- Task objective: Beginning with the first line of the data below, extract each line up to and including the one containing "cyan triangle: (1863, 326)". Copy them exactly and add nothing.

╭─ Records provided

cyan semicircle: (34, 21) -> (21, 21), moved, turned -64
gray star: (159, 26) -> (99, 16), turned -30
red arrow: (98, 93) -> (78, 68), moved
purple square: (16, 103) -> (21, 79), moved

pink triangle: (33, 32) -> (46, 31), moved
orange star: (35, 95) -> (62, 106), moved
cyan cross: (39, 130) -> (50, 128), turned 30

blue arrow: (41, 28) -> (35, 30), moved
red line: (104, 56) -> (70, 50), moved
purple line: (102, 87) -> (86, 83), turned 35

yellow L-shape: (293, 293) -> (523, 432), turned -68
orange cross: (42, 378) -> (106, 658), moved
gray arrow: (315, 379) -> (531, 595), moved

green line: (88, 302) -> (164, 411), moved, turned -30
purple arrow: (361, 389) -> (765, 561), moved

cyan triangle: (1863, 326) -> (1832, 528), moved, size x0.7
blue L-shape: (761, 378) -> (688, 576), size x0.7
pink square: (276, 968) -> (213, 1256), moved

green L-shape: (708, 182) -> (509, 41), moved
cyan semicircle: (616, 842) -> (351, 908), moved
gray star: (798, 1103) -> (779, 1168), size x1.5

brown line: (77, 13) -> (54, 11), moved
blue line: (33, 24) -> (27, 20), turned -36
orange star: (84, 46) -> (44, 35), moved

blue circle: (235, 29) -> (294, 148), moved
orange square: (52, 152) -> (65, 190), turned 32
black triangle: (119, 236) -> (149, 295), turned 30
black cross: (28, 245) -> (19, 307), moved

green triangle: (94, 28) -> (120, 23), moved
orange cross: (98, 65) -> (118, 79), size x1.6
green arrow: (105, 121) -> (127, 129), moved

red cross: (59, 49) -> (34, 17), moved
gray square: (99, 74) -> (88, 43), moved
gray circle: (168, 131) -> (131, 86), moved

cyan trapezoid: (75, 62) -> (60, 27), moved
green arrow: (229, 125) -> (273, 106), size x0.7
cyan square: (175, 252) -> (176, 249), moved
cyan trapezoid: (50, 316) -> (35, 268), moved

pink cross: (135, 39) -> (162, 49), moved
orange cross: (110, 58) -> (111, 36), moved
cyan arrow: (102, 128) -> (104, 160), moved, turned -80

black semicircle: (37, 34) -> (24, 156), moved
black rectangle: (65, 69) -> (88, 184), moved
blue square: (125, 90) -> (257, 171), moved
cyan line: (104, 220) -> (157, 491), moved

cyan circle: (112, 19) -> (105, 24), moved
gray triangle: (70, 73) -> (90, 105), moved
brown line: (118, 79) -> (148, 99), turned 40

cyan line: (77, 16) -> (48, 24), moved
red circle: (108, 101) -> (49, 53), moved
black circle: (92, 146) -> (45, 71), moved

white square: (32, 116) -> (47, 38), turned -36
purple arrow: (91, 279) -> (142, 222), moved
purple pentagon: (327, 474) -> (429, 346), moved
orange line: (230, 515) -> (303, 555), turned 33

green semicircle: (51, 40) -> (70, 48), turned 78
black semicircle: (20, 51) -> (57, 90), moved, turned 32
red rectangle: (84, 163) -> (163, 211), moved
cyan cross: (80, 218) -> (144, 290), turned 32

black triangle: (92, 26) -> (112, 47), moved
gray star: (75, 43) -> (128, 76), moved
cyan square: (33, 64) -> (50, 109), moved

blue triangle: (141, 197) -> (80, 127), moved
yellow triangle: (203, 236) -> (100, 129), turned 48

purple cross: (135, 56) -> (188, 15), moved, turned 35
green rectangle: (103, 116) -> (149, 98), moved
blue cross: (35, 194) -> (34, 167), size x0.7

╰─

- Result for this exercise:
cyan semicircle: (34, 21) -> (21, 21), moved, turned -64
gray star: (159, 26) -> (99, 16), turned -30
red arrow: (98, 93) -> (78, 68), moved
purple square: (16, 103) -> (21, 79), moved

pink triangle: (33, 32) -> (46, 31), moved
orange star: (35, 95) -> (62, 106), moved
cyan cross: (39, 130) -> (50, 128), turned 30

blue arrow: (41, 28) -> (35, 30), moved
red line: (104, 56) -> (70, 50), moved
purple line: (102, 87) -> (86, 83), turned 35

yellow L-shape: (293, 293) -> (523, 432), turned -68
orange cross: (42, 378) -> (106, 658), moved
gray arrow: (315, 379) -> (531, 595), moved

green line: (88, 302) -> (164, 411), moved, turned -30
purple arrow: (361, 389) -> (765, 561), moved

cyan triangle: (1863, 326) -> (1832, 528), moved, size x0.7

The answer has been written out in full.